The problem ::
Return the records exactly as they stand, and keep the pictures out of the copy.

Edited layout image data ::
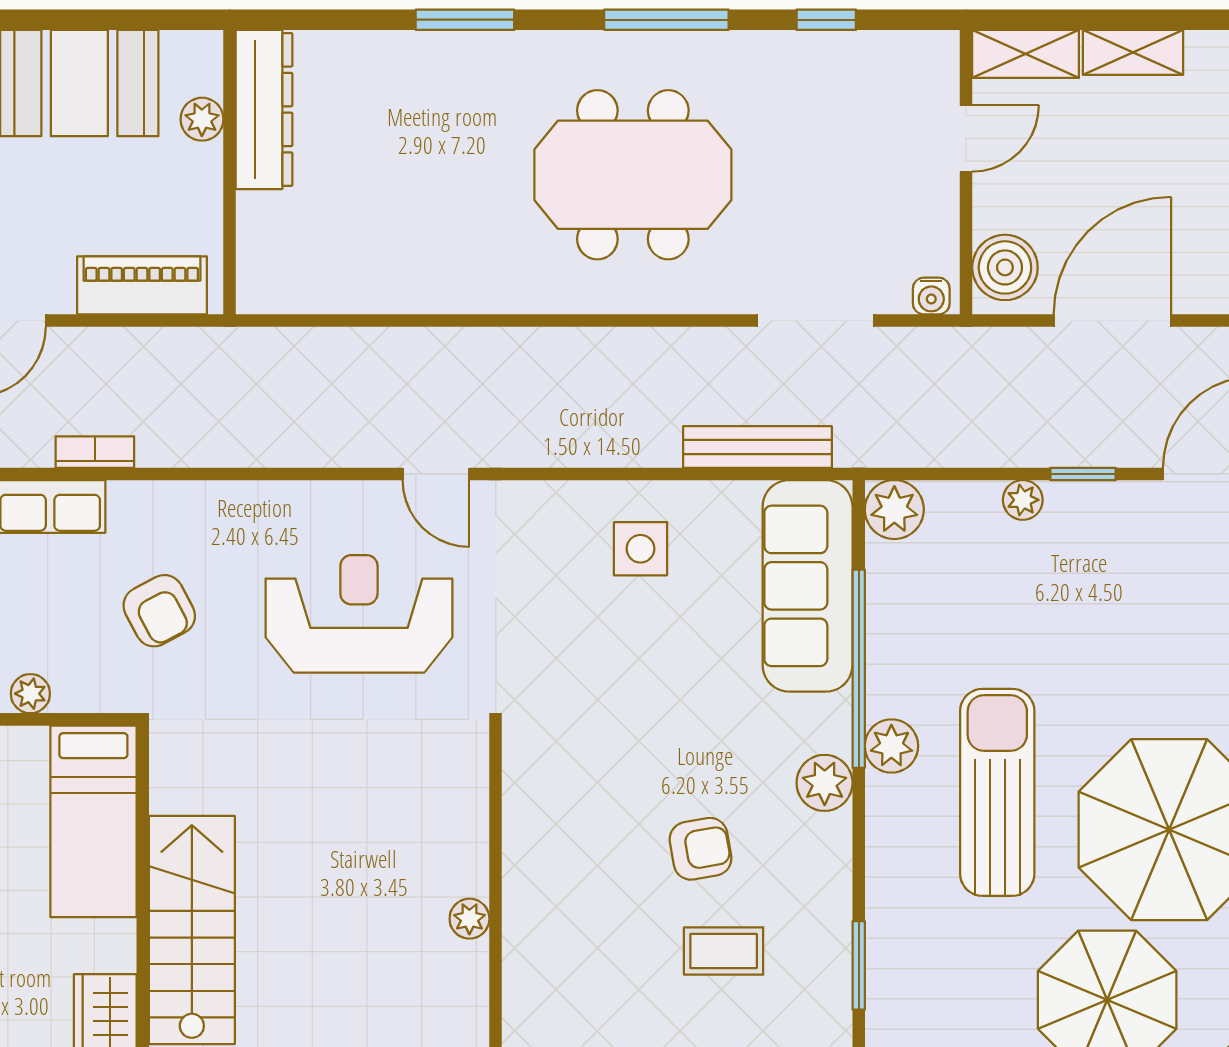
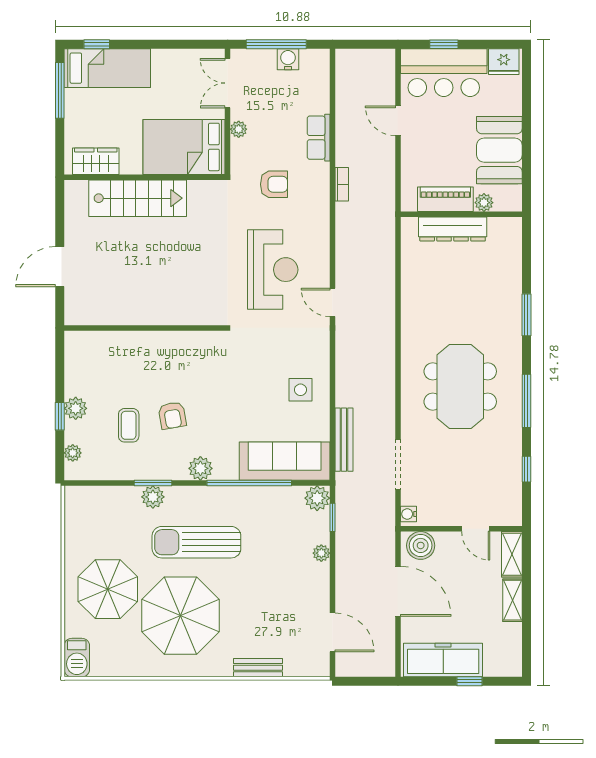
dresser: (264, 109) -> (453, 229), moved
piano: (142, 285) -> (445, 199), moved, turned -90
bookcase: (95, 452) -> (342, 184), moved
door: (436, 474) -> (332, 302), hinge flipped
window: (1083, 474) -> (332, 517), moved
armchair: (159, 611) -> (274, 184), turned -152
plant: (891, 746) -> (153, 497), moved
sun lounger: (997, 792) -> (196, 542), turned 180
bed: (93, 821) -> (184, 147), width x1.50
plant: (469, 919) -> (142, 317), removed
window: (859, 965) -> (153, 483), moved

Solution to this task ::
dresser: (264, 109) -> (453, 229), moved
piano: (142, 285) -> (445, 199), moved, turned -90
bookcase: (95, 452) -> (342, 184), moved
door: (436, 474) -> (332, 302), hinge flipped
window: (1083, 474) -> (332, 517), moved
armchair: (159, 611) -> (274, 184), turned -152
plant: (891, 746) -> (153, 497), moved
sun lounger: (997, 792) -> (196, 542), turned 180
bed: (93, 821) -> (184, 147), width x1.50
plant: (469, 919) -> (142, 317), removed
window: (859, 965) -> (153, 483), moved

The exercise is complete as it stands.